About this exercise —
Leaving every picture out, repeat all of the entries below exactly.

= = = = =

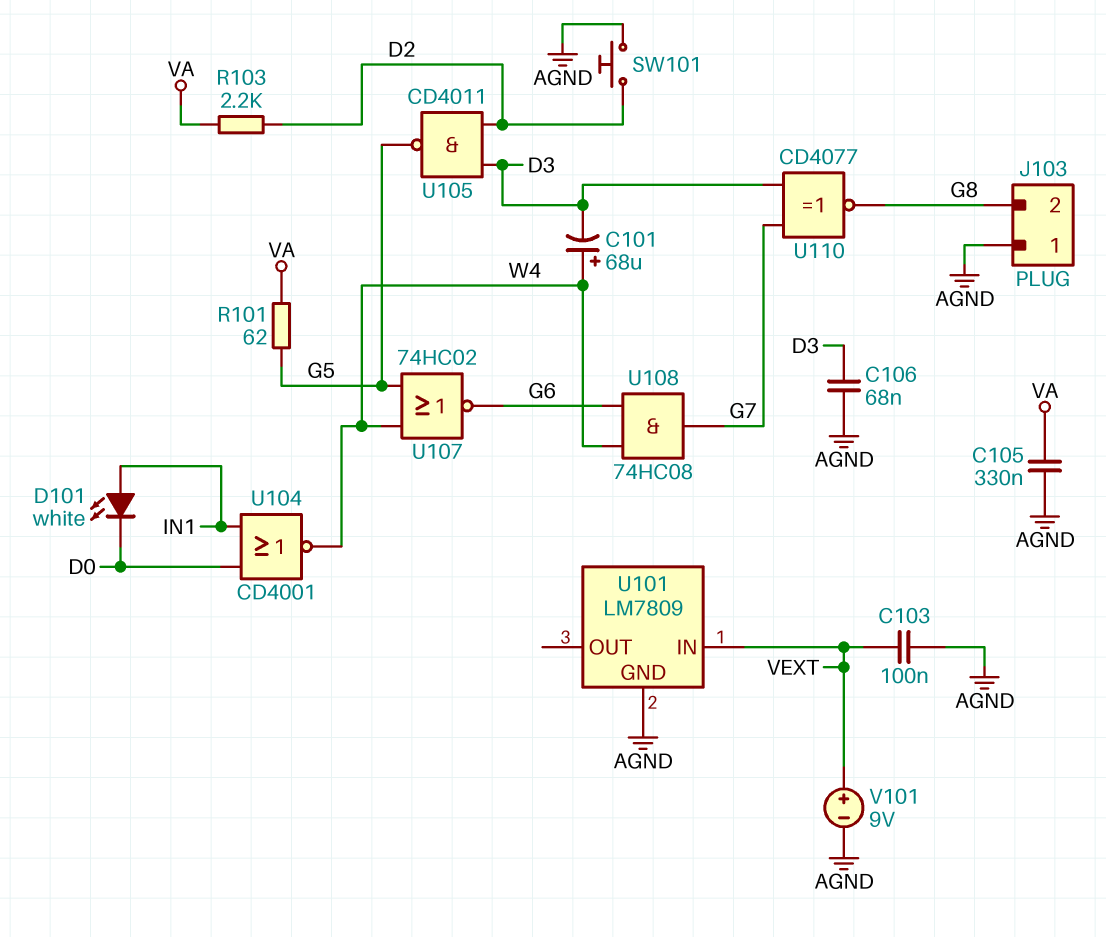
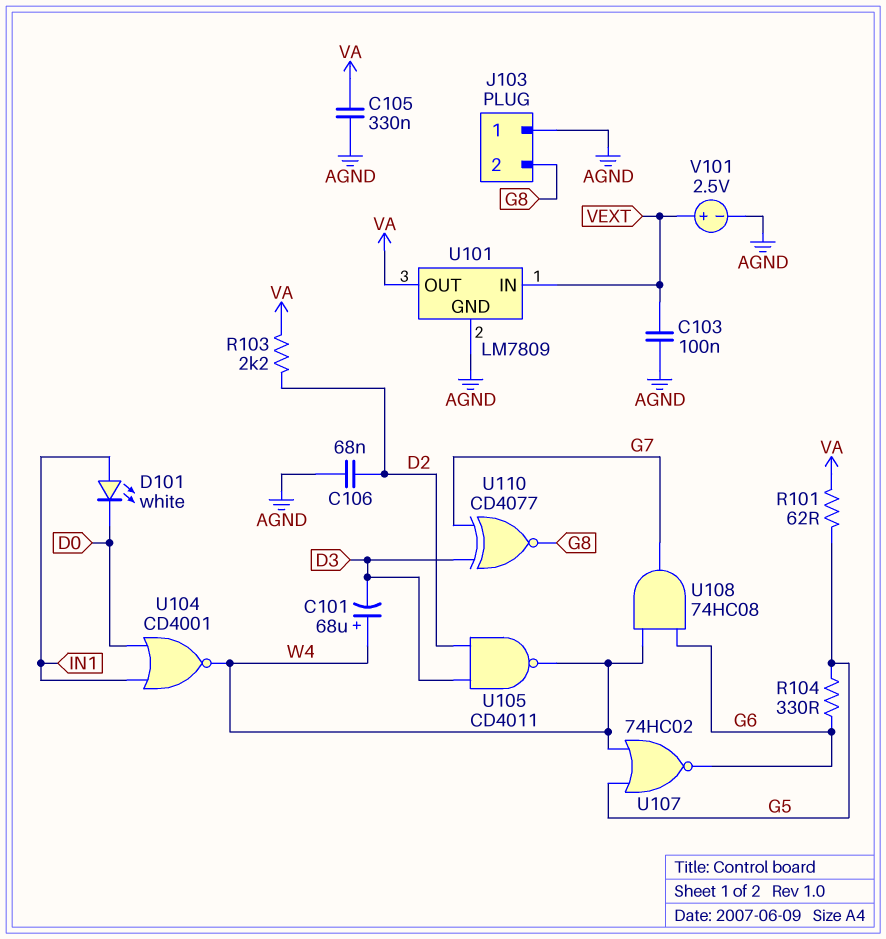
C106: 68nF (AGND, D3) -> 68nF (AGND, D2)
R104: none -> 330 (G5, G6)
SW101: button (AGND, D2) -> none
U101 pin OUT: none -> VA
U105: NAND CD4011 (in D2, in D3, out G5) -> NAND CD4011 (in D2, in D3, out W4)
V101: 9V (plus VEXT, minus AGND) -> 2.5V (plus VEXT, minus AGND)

= = = = =

Solution for this problem —
C106: 68nF (AGND, D3) -> 68nF (AGND, D2)
R104: none -> 330 (G5, G6)
SW101: button (AGND, D2) -> none
U101 pin OUT: none -> VA
U105: NAND CD4011 (in D2, in D3, out G5) -> NAND CD4011 (in D2, in D3, out W4)
V101: 9V (plus VEXT, minus AGND) -> 2.5V (plus VEXT, minus AGND)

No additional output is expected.